WHAT TO WORK ON - Your answer is to be the exact text of the lines from the one containing "black line: (843, 1075)" through the final line of the entries, restated in full, with pictures omitted.

Source data:
┏━━
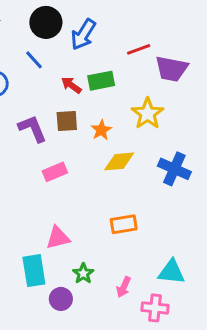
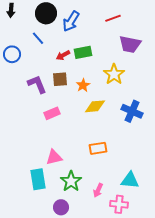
red line: (139, 49) -> (113, 18), moved
red arrow: (71, 85) -> (63, 55), turned -64
green star: (83, 274) -> (71, 181), size x1.5
purple circle: (61, 299) -> (61, 207), moved

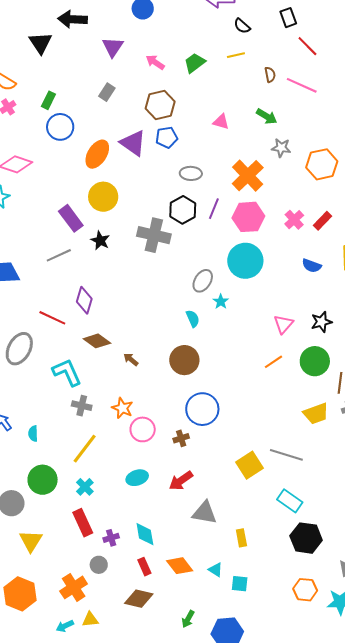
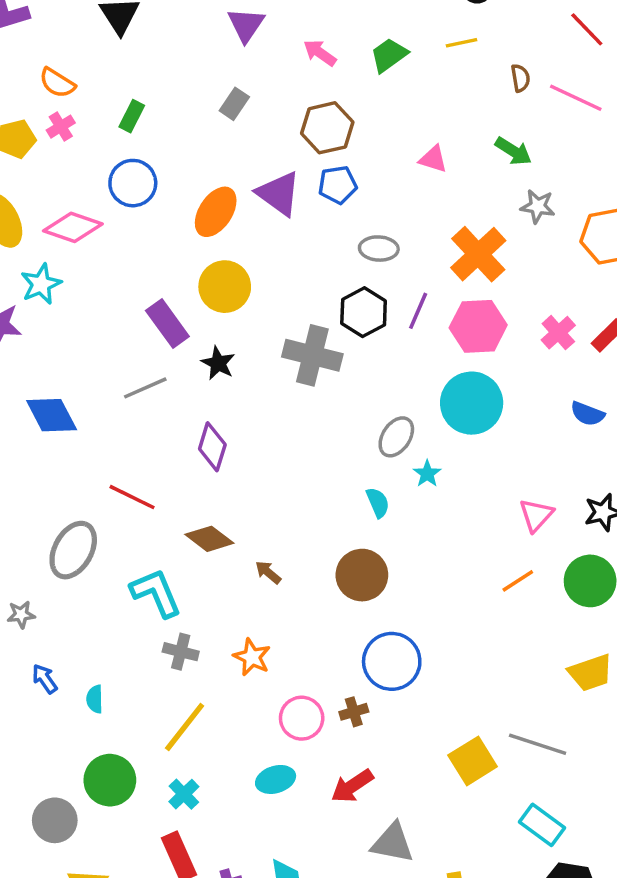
blue circle: (60, 127) -> (133, 183), moved
purple diamond: (84, 300) -> (212, 447), moved
pink circle: (143, 429) -> (302, 718), moved

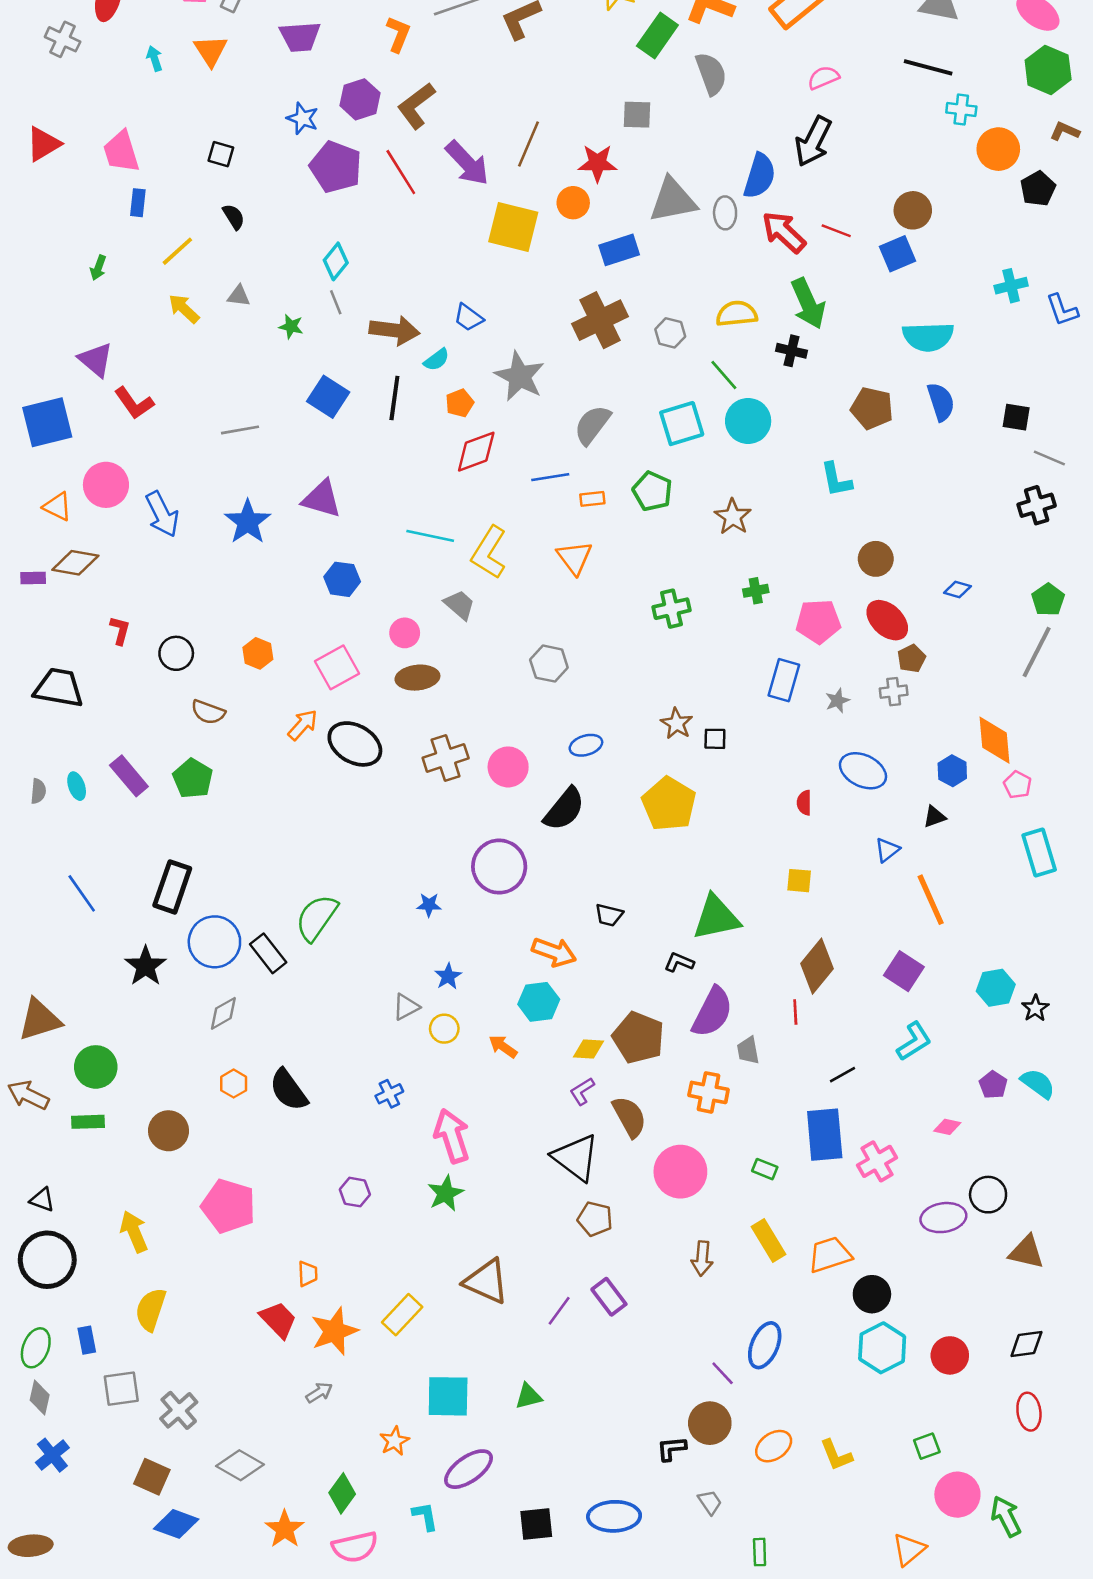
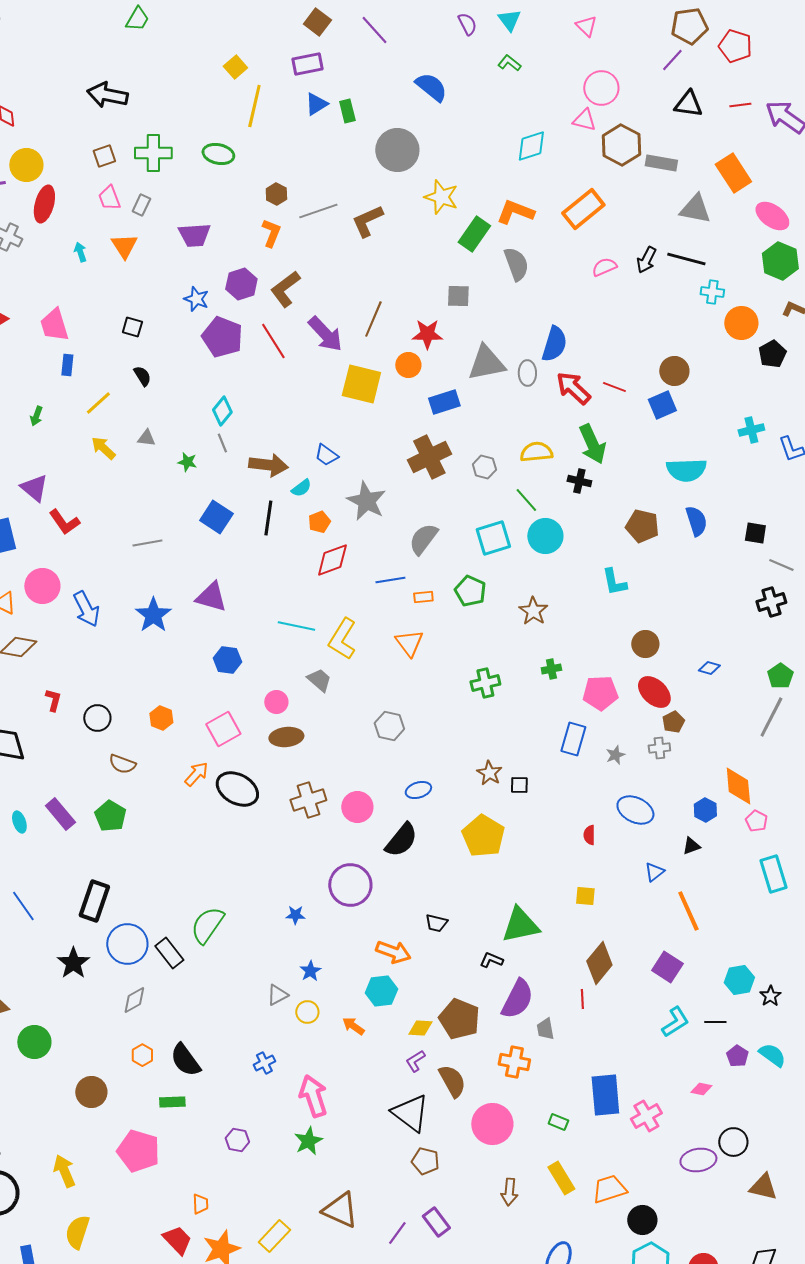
black arrow: (813, 141) -> (646, 260), moved, size x0.7
black line: (843, 1075) -> (715, 1022), moved, turned 30
green rectangle: (88, 1122) -> (172, 1102), moved

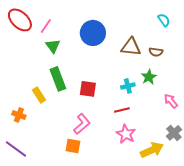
┗━━
RESULT BELOW -
black line: (843, 1075) -> (715, 1022), moved, turned 30
green rectangle: (88, 1122) -> (172, 1102), moved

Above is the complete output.